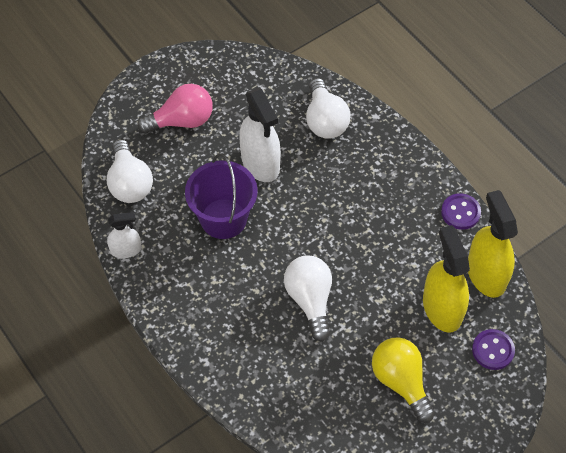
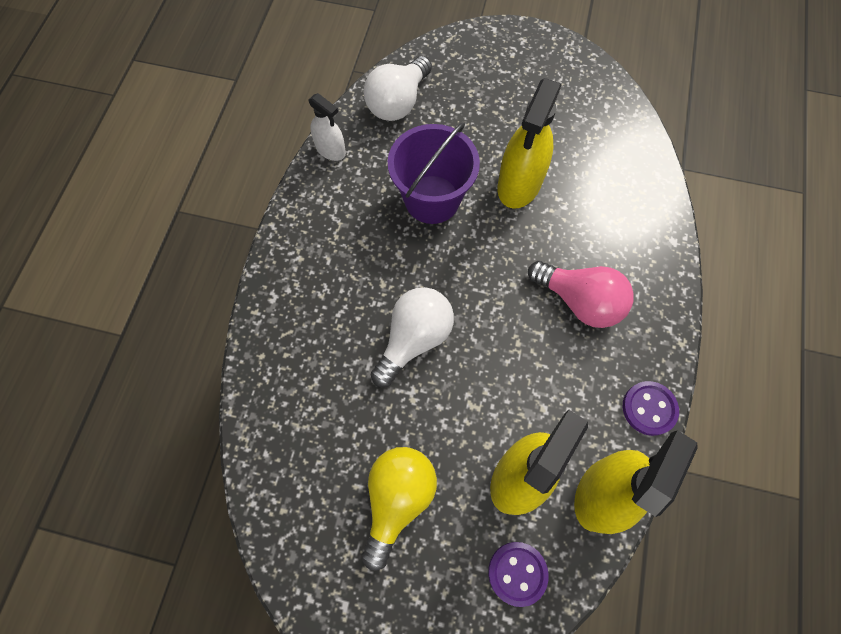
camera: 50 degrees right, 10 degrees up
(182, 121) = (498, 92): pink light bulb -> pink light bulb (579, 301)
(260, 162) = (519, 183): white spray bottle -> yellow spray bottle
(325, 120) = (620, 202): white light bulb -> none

Instructions for the task: Once the pictures are set aside, please output all the data word for word.

Solution for this exercise:
camera: 50 degrees right, 10 degrees up
(182, 121) = (498, 92): pink light bulb -> pink light bulb (579, 301)
(260, 162) = (519, 183): white spray bottle -> yellow spray bottle
(325, 120) = (620, 202): white light bulb -> none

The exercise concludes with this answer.